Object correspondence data

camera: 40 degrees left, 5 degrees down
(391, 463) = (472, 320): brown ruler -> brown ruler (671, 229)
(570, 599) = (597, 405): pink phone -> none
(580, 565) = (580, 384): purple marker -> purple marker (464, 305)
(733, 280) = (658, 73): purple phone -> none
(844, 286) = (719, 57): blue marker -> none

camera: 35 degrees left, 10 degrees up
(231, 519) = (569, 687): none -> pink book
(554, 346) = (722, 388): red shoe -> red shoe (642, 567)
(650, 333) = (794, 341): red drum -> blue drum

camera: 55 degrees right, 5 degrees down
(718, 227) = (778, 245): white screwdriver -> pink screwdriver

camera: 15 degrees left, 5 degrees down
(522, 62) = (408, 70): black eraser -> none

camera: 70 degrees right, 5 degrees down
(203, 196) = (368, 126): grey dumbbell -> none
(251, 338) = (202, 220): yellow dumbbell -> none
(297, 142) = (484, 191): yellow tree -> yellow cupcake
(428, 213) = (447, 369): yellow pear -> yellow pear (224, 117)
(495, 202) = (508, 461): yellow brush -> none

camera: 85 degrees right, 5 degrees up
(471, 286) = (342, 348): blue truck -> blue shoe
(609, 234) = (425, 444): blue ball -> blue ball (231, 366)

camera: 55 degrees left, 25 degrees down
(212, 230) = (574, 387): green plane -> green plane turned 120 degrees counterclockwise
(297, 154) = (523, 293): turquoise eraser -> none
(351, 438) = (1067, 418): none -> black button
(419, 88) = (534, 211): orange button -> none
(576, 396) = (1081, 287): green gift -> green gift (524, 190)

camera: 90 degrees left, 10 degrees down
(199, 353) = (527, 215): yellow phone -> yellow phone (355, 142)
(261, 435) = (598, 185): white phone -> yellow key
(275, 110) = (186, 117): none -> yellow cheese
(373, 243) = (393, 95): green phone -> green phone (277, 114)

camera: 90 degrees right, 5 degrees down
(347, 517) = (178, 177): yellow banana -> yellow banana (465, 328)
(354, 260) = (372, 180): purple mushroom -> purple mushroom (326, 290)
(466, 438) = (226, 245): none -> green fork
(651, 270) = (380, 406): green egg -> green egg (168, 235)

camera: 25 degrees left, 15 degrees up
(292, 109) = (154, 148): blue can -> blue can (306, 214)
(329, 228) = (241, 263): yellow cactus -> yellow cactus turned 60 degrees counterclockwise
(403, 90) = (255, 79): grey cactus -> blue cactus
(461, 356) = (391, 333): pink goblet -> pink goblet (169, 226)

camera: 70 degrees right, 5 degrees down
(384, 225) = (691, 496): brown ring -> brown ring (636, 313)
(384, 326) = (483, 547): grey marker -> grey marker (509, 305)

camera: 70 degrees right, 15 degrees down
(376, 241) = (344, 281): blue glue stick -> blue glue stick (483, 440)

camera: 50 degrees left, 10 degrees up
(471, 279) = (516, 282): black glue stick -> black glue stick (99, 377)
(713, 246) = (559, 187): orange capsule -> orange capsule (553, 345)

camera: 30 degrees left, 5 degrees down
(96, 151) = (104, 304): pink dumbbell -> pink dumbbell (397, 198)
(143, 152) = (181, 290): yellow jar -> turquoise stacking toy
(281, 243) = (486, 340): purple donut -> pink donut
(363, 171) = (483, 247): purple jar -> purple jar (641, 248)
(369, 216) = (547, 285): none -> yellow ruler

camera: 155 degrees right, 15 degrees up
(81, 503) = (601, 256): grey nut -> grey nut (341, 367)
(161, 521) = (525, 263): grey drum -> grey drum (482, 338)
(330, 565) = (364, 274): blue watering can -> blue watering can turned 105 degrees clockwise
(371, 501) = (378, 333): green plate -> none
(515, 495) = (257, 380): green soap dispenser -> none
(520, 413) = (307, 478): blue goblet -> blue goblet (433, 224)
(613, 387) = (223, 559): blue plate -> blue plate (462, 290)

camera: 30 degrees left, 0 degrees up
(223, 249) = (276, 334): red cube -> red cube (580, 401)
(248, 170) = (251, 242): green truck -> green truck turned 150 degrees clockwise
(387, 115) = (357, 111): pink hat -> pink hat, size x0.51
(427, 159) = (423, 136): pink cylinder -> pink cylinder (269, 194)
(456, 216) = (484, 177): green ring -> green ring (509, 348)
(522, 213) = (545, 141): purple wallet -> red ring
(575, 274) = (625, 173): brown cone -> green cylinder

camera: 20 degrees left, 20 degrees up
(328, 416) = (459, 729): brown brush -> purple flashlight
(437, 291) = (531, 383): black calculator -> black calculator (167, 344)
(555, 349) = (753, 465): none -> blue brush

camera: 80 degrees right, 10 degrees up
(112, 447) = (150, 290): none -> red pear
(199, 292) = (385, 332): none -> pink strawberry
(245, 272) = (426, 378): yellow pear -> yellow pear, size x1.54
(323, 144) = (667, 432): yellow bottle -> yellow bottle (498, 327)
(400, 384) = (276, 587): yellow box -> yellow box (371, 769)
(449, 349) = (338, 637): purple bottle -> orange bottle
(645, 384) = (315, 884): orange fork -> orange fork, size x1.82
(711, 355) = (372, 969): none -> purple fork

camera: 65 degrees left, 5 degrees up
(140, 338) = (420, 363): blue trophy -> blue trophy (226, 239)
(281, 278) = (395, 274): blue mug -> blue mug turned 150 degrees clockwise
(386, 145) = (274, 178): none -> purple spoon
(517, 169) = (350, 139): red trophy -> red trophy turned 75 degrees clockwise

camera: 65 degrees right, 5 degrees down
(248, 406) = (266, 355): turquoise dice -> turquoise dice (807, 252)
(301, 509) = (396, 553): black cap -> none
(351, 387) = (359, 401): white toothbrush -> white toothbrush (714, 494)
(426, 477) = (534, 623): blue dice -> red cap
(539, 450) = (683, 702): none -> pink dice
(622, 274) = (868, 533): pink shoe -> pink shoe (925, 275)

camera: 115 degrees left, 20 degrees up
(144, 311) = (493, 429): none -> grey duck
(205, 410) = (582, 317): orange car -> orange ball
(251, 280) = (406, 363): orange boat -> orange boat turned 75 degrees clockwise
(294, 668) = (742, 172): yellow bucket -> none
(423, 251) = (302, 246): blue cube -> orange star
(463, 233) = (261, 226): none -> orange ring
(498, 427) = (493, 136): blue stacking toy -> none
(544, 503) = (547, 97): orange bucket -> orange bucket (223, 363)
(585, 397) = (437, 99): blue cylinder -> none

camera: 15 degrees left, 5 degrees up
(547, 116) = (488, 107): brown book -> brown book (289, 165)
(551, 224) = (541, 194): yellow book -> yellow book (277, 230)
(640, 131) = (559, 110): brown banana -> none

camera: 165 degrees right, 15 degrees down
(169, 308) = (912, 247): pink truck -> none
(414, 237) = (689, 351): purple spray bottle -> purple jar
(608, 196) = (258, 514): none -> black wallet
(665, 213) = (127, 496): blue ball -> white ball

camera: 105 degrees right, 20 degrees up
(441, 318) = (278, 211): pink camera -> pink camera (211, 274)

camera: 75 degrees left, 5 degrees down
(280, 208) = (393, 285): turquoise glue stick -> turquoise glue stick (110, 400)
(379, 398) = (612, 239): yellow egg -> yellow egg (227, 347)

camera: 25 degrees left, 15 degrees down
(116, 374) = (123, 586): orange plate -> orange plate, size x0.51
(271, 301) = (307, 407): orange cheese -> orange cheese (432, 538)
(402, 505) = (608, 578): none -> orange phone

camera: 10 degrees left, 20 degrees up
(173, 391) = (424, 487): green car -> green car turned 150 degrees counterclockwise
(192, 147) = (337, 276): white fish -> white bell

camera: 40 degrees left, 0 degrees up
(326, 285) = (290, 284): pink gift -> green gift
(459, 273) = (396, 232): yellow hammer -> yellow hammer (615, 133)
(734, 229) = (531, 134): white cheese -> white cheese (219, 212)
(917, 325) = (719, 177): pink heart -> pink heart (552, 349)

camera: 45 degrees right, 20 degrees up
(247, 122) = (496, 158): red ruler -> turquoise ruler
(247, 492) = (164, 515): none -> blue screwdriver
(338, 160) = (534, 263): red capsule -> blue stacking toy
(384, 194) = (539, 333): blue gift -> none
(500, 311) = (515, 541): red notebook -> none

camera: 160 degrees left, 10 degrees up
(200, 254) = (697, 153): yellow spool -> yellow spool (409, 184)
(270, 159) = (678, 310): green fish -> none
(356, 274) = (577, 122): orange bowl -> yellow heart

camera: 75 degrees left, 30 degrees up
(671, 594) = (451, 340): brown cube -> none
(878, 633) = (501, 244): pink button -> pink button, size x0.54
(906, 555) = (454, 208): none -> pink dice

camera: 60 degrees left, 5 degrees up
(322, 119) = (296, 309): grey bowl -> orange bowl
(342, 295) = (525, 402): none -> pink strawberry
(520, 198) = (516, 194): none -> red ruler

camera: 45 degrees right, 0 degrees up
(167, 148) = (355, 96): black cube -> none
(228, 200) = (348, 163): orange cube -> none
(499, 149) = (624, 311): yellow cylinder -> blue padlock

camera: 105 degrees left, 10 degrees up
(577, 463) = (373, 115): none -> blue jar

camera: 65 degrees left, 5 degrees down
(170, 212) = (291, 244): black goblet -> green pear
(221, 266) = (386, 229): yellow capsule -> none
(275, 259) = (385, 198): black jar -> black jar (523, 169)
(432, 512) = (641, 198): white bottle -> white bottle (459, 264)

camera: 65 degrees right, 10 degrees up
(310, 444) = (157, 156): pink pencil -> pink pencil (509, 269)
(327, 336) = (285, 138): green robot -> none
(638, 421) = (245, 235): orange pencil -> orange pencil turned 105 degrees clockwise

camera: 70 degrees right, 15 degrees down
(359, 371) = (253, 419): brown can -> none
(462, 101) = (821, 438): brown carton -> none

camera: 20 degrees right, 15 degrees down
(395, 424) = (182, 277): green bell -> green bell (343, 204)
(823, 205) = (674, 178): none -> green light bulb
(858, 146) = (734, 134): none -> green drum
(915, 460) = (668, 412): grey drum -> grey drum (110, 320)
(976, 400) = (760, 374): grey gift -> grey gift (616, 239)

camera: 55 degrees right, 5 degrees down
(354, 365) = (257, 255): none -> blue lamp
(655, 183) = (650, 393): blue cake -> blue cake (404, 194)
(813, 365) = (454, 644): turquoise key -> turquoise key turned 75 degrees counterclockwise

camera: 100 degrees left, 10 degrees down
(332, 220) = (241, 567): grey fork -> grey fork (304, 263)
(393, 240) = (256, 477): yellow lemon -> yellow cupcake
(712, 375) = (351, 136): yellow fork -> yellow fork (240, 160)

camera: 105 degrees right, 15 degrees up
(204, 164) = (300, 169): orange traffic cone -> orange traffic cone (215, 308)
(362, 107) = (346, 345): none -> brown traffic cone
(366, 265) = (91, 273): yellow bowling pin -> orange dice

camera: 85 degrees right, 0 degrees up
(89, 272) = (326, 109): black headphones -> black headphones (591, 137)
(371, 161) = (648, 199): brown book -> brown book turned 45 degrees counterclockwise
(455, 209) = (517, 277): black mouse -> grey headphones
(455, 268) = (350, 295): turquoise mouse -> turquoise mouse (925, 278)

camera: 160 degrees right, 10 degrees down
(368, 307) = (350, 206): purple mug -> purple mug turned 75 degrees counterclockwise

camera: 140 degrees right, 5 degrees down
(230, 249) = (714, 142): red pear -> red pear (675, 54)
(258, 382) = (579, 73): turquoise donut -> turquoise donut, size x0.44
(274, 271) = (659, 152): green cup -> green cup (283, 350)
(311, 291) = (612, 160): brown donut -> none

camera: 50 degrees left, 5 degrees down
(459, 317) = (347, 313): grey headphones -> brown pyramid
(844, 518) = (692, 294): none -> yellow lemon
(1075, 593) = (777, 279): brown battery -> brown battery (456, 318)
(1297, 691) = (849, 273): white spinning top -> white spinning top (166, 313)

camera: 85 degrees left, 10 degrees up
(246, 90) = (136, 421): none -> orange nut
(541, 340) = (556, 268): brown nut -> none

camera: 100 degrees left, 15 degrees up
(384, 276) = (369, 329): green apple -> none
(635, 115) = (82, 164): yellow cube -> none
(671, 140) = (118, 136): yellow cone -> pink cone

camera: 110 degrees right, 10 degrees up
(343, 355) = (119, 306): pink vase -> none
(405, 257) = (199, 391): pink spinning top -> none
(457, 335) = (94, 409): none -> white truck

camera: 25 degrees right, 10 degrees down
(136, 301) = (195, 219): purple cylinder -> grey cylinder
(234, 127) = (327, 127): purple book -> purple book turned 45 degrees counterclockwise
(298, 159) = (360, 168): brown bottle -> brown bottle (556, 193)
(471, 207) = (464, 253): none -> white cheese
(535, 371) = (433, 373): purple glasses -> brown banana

Job item
From the entries, copy every line in which the word "capsule" occurs.

Exercise answer
(713, 246) = (559, 187): orange capsule -> orange capsule (553, 345)
(338, 160) = (534, 263): red capsule -> blue stacking toy
(221, 266) = (386, 229): yellow capsule -> none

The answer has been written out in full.